WHAT TO WORK ON ::
Below are records; output exactly the lines from the one with "R1: 33k (DGND, VCC) -> 33k (SDA, VCC)" through their final line.

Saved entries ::
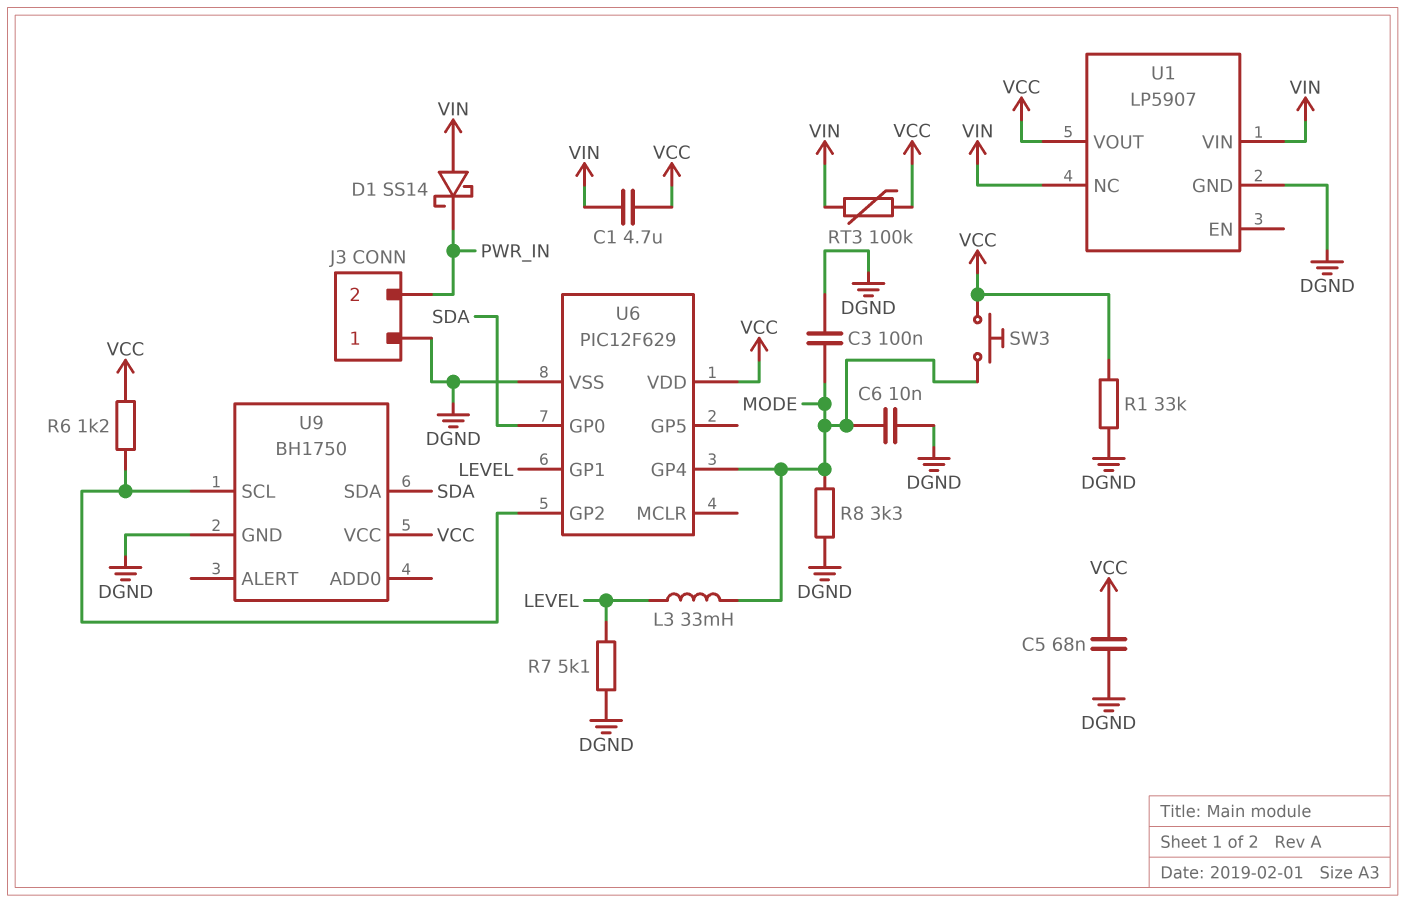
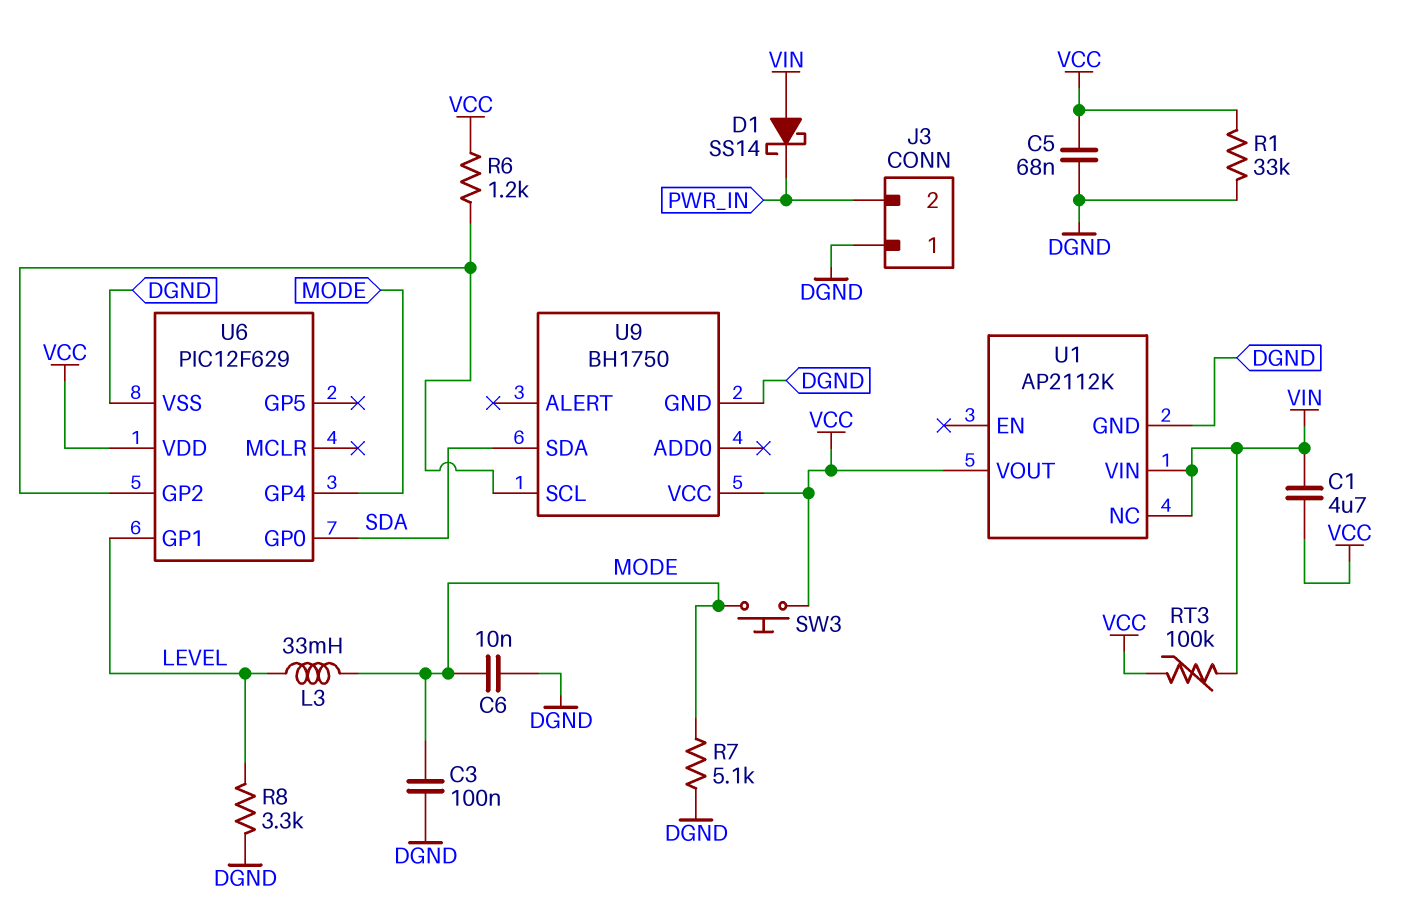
R7: 5.1k (DGND, LEVEL) -> 5.1k (DGND, MODE)
R8: 3.3k (DGND, MODE) -> 3.3k (DGND, LEVEL)
U1: LP5907 -> AP2112K

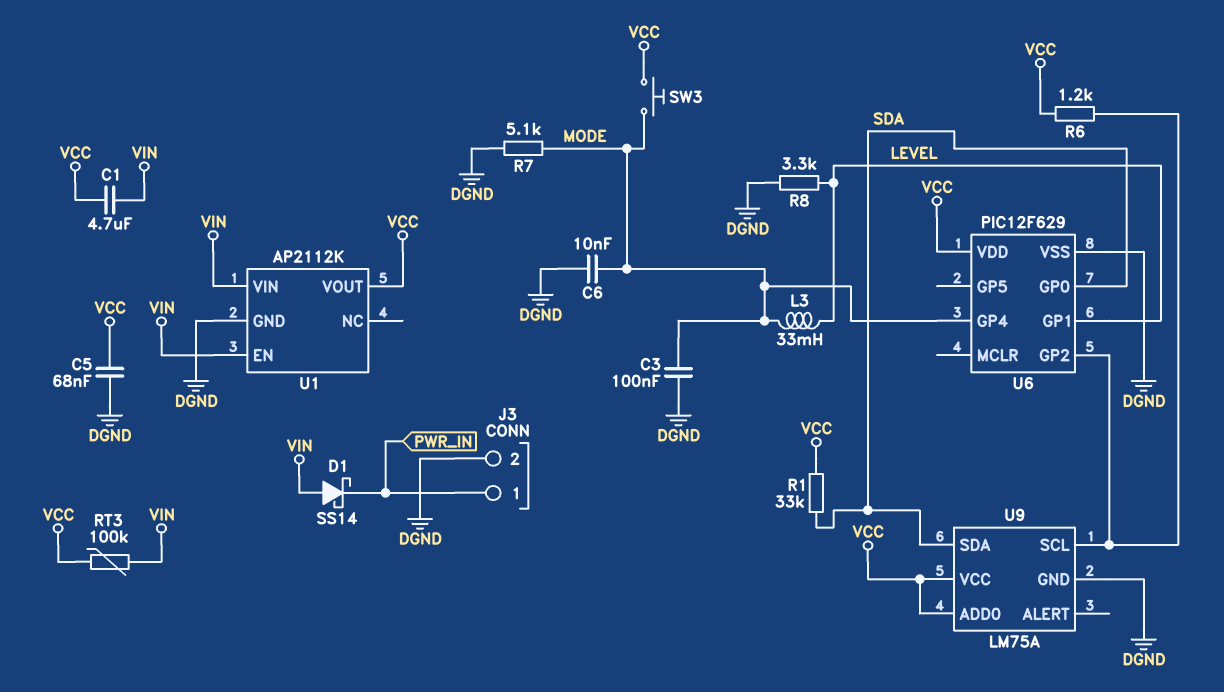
J3 pin 1: DGND -> PWR_IN
J3 pin 2: PWR_IN -> DGND
R1: 33k (DGND, VCC) -> 33k (SDA, VCC)
U1 pin EN: none -> VIN
U1 pin NC: VIN -> none
U9: BH1750 -> LM75A
U9 pin ADD0: none -> VCC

RESULT FOR THIS TASK ::
R1: 33k (DGND, VCC) -> 33k (SDA, VCC)
U1 pin EN: none -> VIN
U1 pin NC: VIN -> none
U9: BH1750 -> LM75A
U9 pin ADD0: none -> VCC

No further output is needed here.